*** Opening DATASET ENTRIES ***

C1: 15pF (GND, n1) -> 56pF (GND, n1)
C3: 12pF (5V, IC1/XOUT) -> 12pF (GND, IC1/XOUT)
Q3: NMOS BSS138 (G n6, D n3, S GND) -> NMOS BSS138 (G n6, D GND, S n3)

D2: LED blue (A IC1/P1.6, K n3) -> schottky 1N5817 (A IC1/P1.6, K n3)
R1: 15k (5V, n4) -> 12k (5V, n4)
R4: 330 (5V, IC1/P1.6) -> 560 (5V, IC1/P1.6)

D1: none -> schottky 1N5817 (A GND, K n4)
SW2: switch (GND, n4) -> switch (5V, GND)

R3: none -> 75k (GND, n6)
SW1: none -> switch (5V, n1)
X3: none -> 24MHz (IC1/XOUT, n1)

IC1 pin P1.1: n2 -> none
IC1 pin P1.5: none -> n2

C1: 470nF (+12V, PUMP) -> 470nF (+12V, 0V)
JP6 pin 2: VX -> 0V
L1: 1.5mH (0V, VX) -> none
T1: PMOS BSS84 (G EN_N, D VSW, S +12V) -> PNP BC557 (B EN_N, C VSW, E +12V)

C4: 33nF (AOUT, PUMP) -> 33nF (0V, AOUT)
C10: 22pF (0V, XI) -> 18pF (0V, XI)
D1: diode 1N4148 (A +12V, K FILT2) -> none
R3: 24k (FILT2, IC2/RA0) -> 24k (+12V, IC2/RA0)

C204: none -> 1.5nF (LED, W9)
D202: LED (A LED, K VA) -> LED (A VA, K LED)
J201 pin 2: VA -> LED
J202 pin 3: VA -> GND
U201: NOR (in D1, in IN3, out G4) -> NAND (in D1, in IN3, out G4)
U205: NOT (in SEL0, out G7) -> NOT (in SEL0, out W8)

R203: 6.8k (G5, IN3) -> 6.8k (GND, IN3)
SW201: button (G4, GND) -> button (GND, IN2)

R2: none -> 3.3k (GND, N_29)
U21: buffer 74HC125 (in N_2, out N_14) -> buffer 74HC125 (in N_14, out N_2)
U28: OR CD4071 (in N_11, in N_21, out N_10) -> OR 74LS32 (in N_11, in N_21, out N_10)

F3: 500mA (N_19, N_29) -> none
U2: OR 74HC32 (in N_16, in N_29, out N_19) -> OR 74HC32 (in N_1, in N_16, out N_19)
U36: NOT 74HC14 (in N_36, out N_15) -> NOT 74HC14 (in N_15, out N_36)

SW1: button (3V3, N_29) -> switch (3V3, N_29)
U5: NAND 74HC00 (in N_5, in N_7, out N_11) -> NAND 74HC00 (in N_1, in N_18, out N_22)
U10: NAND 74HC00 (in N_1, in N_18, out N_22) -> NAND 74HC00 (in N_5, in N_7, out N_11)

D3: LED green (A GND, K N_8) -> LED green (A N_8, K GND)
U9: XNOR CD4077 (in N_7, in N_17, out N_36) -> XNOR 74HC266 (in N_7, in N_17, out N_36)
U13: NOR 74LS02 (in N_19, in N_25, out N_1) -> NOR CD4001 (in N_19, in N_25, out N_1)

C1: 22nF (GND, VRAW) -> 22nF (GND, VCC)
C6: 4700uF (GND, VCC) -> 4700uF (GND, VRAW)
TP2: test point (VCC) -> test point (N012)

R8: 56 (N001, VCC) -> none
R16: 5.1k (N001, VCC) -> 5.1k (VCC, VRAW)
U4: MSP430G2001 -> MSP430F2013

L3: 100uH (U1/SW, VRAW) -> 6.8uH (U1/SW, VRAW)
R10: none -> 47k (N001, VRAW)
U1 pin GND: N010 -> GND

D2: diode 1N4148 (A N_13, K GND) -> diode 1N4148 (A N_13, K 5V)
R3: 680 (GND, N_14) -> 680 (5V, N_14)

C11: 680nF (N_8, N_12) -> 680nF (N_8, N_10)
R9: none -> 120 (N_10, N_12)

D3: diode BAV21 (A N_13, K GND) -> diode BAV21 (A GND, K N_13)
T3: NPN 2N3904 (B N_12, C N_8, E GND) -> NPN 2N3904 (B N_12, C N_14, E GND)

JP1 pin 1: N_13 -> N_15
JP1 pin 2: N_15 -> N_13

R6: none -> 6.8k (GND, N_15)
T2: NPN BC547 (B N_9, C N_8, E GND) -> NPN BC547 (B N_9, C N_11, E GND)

*** Closing DATASET ENTRIES ***

# EXERCISE DIRECTIONS
Could you restate, word for word, the lines above from the one with "U21: buffer 74HC125" to the one with "U2: OR 74HC32", both included?

# TASK RESPONSE
U21: buffer 74HC125 (in N_2, out N_14) -> buffer 74HC125 (in N_14, out N_2)
U28: OR CD4071 (in N_11, in N_21, out N_10) -> OR 74LS32 (in N_11, in N_21, out N_10)

F3: 500mA (N_19, N_29) -> none
U2: OR 74HC32 (in N_16, in N_29, out N_19) -> OR 74HC32 (in N_1, in N_16, out N_19)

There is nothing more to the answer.